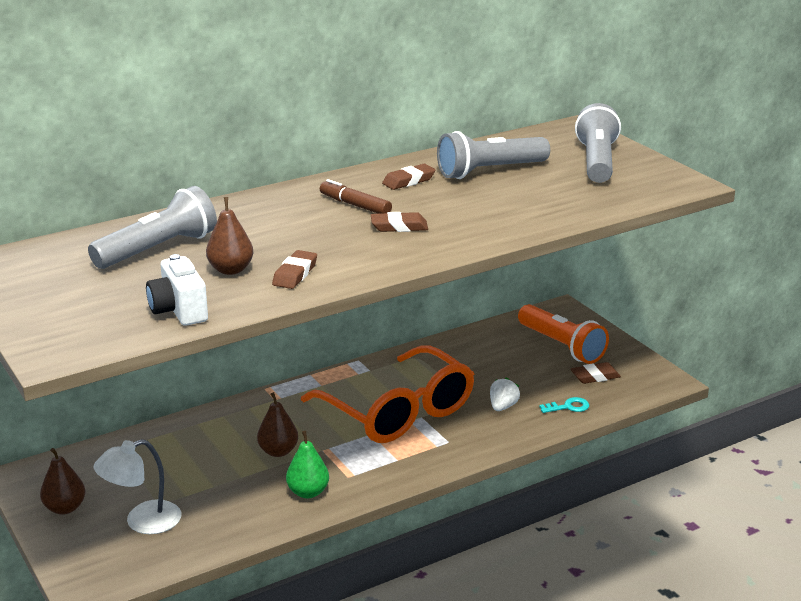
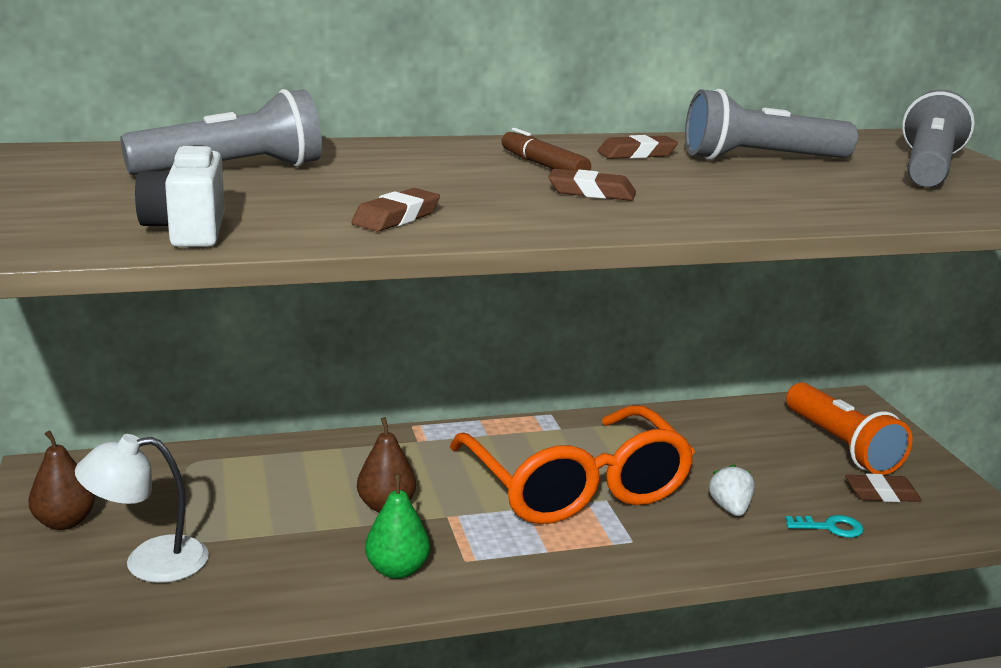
camera: 15 degrees right, 5 degrees down
brown pear [206,197,253,275] -> none
white strawberry [490,377,520,411] -> white strawberry turned 45 degrees counterclockwise [709,464,755,516]

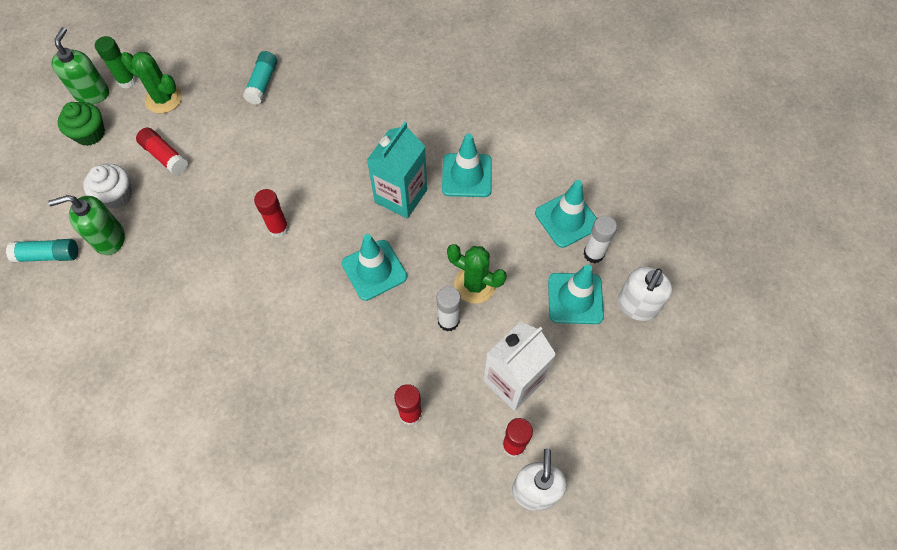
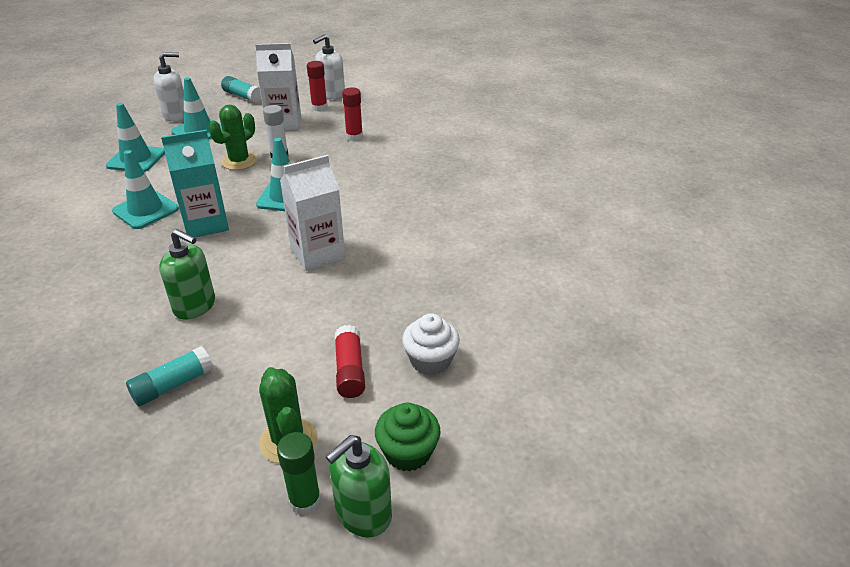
camera: 140 degrees left, 25 degrees down
turquoise glue stick [6,239,78,263] -> turquoise glue stick moved to [221,76,261,103]
green soap dispenser [48,195,125,255] -> green soap dispenser moved to [159,229,215,320]
red glue stick [254,189,289,238] -> white carton [280,155,345,271]
green cactus [447,244,507,304] -> green cactus turned 60 degrees clockwise [208,105,257,170]
white glue stick [584,216,617,263] -> none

-*-

◆ **What you have to do**
What is needed is the exact run of lines from the start of the data through the line with "red glue stick", both ends included, minus the pictures.

◆ **Answer section**
camera: 15 degrees right, 5 degrees down
brown pear [206,197,253,275] -> none
white strawberry [490,377,520,411] -> white strawberry turned 45 degrees counterclockwise [709,464,755,516]

camera: 140 degrees left, 25 degrees down
turquoise glue stick [6,239,78,263] -> turquoise glue stick moved to [221,76,261,103]
green soap dispenser [48,195,125,255] -> green soap dispenser moved to [159,229,215,320]
red glue stick [254,189,289,238] -> white carton [280,155,345,271]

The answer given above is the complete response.